§ REQUIRED WORK
Only the lines that hold the word "road" are wanted from this listing.

Start of SUPPLIED MATERIAL

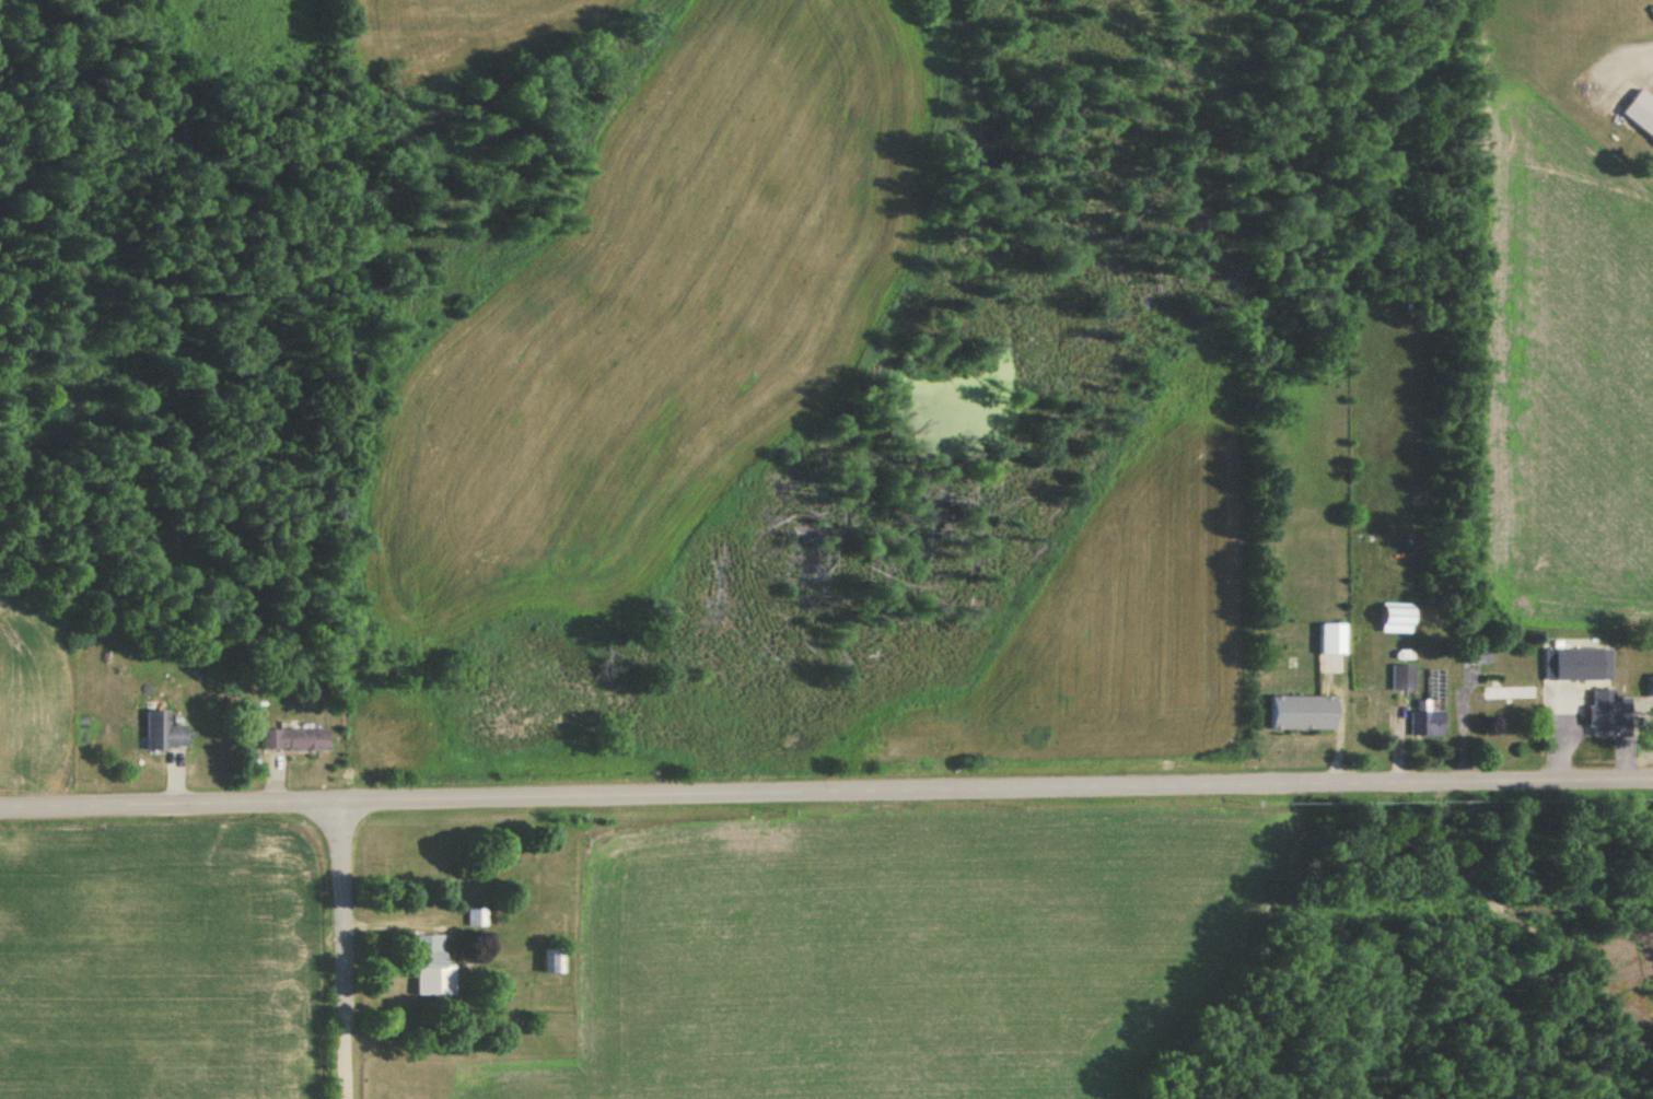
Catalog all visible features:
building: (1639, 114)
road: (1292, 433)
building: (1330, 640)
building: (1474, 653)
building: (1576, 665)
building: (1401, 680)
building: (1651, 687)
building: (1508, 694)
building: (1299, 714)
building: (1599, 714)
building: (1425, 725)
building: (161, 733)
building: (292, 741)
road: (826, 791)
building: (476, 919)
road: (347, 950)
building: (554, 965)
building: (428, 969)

End of SUPPLIED MATERIAL

§ EXPECTED ANSWER
road: (1292, 433)
road: (826, 791)
road: (347, 950)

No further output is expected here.